* **Exercise brief**
With both ends included, transcribe exactly the records below from their first line to the line that contains "cyan trapezoid: (404, 286)".
*** Begin section ***
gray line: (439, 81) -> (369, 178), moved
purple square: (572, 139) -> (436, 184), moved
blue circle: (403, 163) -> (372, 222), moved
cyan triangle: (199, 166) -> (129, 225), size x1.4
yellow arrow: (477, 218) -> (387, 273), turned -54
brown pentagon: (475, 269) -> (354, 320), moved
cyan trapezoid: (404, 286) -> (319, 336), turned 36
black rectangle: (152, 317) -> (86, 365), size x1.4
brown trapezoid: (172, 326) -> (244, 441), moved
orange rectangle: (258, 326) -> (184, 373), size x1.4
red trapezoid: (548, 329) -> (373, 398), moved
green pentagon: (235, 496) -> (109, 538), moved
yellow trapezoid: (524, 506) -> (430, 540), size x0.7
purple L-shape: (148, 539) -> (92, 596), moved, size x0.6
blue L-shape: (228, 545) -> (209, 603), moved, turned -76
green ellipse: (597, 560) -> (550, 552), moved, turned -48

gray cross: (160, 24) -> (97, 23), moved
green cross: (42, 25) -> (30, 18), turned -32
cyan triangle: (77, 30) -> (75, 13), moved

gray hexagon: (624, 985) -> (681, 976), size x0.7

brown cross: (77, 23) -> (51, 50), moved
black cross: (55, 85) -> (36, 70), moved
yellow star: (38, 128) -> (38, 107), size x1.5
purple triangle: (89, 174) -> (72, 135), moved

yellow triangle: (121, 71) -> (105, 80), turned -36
*** End section ***
* **Problem solution**
gray line: (439, 81) -> (369, 178), moved
purple square: (572, 139) -> (436, 184), moved
blue circle: (403, 163) -> (372, 222), moved
cyan triangle: (199, 166) -> (129, 225), size x1.4
yellow arrow: (477, 218) -> (387, 273), turned -54
brown pentagon: (475, 269) -> (354, 320), moved
cyan trapezoid: (404, 286) -> (319, 336), turned 36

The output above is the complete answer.